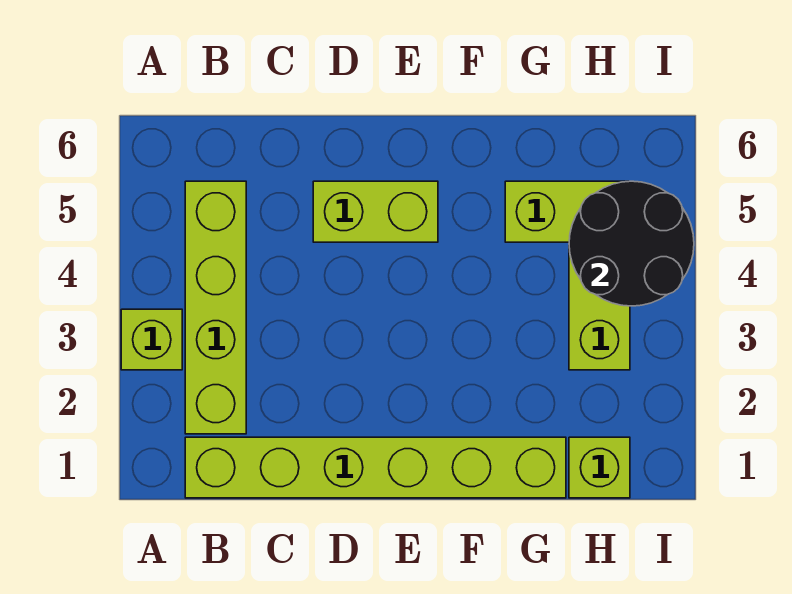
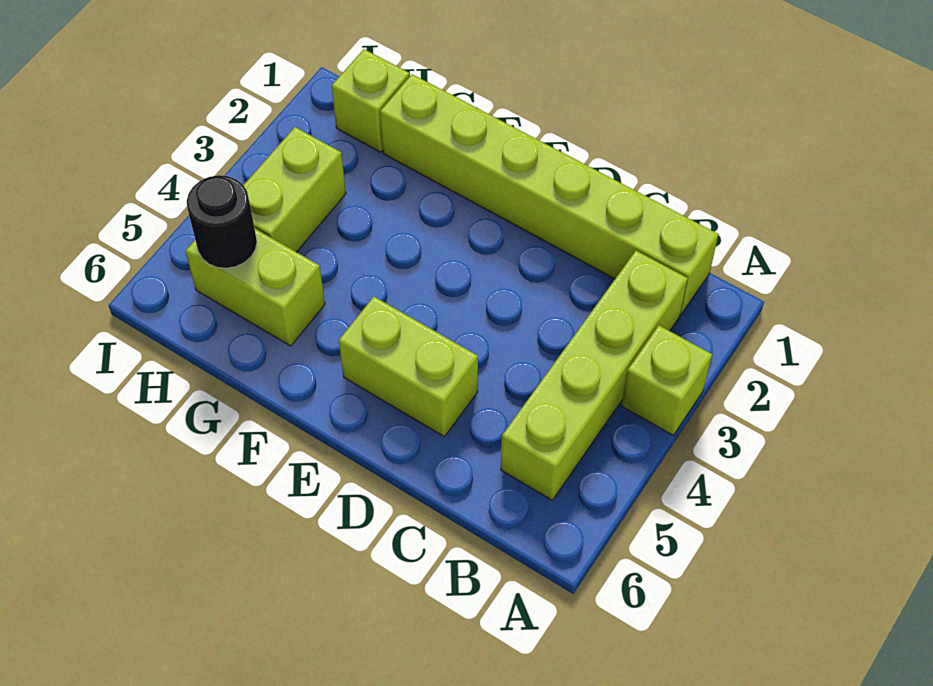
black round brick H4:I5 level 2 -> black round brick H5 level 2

--

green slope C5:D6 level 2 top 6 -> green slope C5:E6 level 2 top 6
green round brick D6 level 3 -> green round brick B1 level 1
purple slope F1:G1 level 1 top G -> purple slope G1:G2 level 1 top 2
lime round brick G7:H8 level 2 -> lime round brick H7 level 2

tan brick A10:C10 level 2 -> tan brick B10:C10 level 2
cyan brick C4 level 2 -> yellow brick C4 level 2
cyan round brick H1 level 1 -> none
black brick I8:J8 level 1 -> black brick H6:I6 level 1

* [Problem to work on]: Find the line with "tan brick A10:C10" in the material above. Reproduce it and each line after it up to and including the line with "black brick I8:J8".

* [Your solution]:
tan brick A10:C10 level 2 -> tan brick B10:C10 level 2
cyan brick C4 level 2 -> yellow brick C4 level 2
cyan round brick H1 level 1 -> none
black brick I8:J8 level 1 -> black brick H6:I6 level 1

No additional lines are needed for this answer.